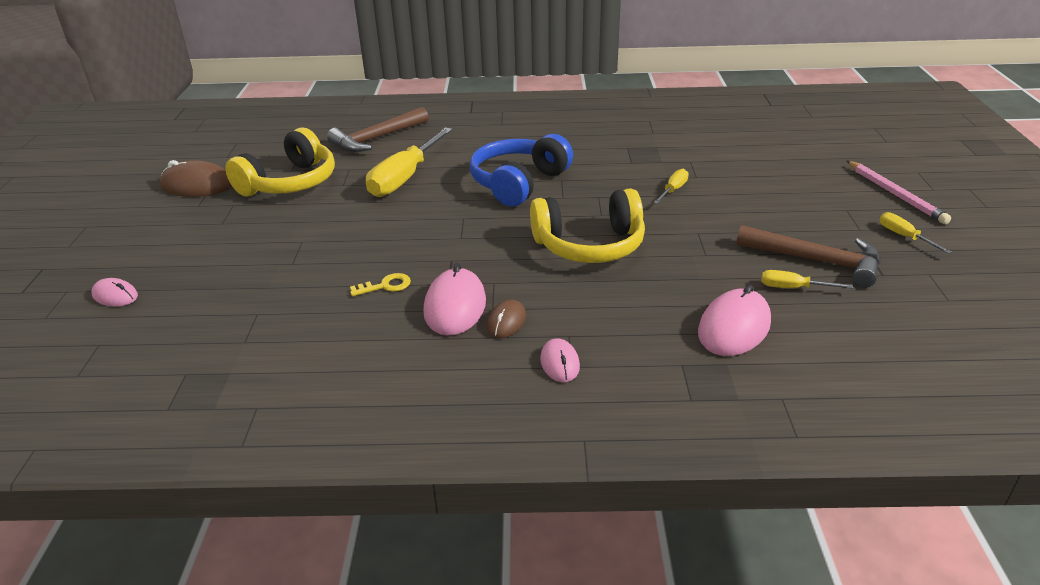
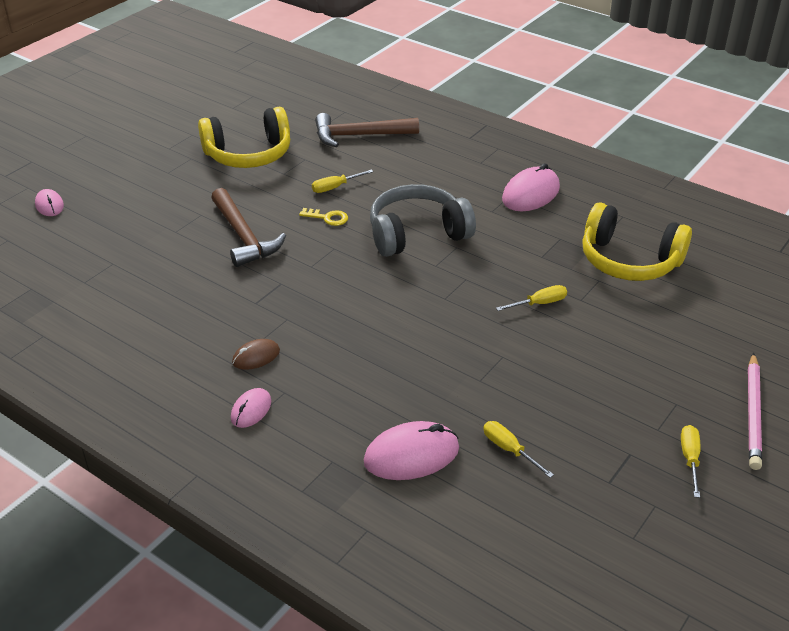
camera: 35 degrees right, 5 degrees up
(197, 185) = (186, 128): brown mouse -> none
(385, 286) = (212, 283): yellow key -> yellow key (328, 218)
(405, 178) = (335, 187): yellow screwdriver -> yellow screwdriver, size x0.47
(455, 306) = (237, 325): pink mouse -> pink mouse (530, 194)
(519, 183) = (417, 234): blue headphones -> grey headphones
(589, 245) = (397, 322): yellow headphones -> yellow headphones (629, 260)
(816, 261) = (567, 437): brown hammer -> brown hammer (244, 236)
* * *
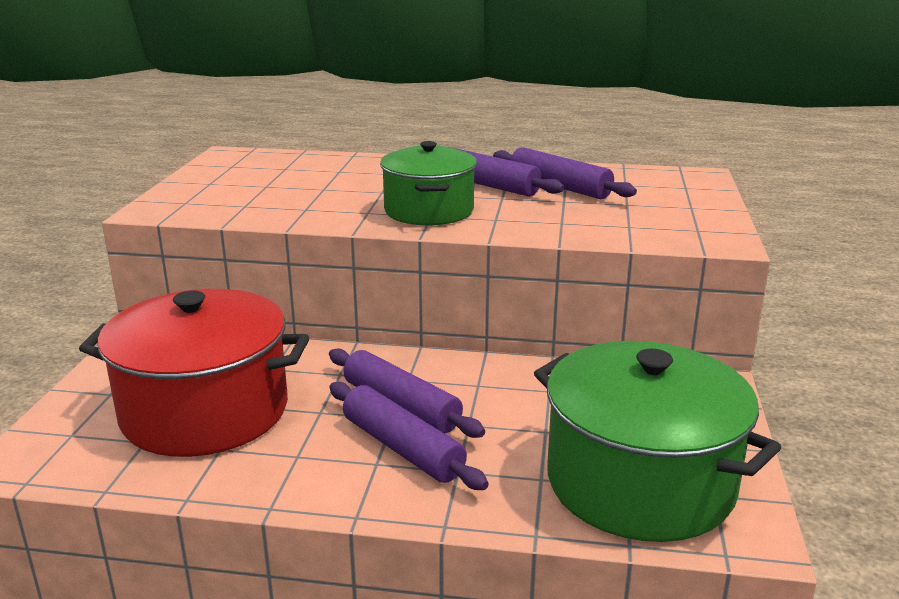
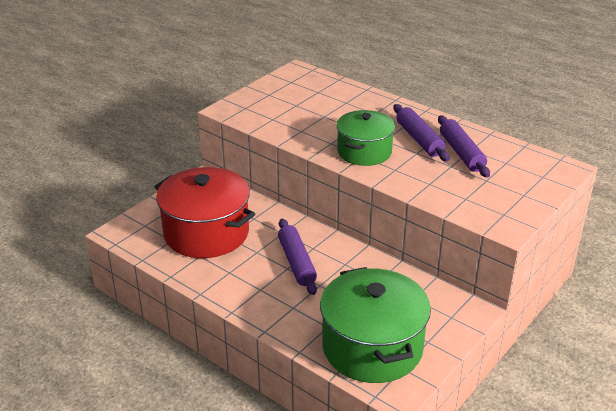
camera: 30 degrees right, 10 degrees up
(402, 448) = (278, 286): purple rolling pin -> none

What the exercise asks> Filter the entries down to the lines with the word "right" in them, and copy those lines.

Solution>
camera: 35 degrees right, 5 degrees up
camera: 30 degrees right, 10 degrees up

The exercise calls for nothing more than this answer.